====== DATA UNDER STUDY

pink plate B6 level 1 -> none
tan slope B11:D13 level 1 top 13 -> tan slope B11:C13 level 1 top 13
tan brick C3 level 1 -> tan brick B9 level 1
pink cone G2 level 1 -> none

============
====== DATA UNDER STUDY

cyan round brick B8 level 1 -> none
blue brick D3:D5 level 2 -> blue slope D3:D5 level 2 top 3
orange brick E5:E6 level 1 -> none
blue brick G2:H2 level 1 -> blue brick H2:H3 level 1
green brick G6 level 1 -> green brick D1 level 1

============

**PROBLEM STATEMENT:**
Copy each line above where the string "pink" occurs.

**REPLY:**
pink plate B6 level 1 -> none
pink cone G2 level 1 -> none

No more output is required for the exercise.